> _Assigned task_:
Nothing is needed except the lines below that run from the one with "JOY2 pin SW: D12 -> D6" through the one with "RADIO1 pin CE: D6 -> D10", repeated exactly.
####################
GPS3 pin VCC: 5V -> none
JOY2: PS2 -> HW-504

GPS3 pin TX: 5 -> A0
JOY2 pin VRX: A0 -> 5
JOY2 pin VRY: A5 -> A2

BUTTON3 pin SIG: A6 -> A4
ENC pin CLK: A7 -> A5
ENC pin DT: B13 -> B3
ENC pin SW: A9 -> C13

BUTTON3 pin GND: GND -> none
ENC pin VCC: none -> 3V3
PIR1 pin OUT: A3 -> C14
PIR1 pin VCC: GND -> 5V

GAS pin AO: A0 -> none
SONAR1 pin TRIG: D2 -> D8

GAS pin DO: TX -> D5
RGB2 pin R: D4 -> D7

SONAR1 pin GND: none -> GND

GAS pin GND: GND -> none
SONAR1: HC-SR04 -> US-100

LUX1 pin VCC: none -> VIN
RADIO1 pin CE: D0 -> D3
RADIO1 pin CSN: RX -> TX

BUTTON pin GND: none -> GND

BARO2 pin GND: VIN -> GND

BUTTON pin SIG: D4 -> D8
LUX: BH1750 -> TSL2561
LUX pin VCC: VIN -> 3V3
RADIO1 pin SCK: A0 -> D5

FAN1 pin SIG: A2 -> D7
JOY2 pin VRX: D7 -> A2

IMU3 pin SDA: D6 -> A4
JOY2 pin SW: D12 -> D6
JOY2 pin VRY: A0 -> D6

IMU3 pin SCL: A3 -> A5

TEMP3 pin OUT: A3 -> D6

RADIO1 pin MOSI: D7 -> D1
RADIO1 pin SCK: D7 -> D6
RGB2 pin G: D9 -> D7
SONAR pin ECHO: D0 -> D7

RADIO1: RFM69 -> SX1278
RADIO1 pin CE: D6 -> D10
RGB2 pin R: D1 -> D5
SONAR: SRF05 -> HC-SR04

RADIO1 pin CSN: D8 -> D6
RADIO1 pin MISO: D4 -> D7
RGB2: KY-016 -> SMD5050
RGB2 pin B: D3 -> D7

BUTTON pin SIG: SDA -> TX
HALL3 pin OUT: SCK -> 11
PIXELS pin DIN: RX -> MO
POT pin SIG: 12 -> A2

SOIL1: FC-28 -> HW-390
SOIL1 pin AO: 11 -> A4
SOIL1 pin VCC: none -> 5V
####################
> _Answer_:
JOY2 pin SW: D12 -> D6
JOY2 pin VRY: A0 -> D6

IMU3 pin SCL: A3 -> A5

TEMP3 pin OUT: A3 -> D6

RADIO1 pin MOSI: D7 -> D1
RADIO1 pin SCK: D7 -> D6
RGB2 pin G: D9 -> D7
SONAR pin ECHO: D0 -> D7

RADIO1: RFM69 -> SX1278
RADIO1 pin CE: D6 -> D10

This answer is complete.